* WORK TO BE COMPLETED *
Find and copy each line in the material below where the string "danibomi" occurs.
DATA LISTING Start Marker
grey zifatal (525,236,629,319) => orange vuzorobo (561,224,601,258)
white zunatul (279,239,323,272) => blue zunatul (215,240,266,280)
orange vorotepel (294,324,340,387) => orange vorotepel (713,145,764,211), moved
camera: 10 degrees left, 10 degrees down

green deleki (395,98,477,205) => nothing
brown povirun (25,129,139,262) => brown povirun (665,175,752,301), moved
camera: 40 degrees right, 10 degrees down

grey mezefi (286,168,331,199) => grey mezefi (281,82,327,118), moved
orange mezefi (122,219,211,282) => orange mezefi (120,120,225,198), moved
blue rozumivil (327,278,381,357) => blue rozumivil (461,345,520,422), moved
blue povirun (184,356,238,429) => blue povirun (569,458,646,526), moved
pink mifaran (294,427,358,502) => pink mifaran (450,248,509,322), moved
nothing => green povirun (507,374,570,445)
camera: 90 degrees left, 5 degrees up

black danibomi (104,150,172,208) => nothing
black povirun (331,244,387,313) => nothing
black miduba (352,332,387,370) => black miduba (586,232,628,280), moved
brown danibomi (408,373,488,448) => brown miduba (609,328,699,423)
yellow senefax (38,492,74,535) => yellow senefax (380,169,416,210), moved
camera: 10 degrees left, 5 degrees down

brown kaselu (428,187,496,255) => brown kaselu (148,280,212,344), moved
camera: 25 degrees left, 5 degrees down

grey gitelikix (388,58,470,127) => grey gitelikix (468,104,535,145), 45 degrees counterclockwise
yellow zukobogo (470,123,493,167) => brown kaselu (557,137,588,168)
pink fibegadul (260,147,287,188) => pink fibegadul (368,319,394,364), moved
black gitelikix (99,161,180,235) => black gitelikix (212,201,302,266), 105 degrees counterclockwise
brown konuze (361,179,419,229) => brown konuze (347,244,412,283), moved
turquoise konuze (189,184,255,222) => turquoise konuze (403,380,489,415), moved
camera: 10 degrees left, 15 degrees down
DATA LISTING End Marker
* EXPECTED ANSWER *
black danibomi (104,150,172,208) => nothing
brown danibomi (408,373,488,448) => brown miduba (609,328,699,423)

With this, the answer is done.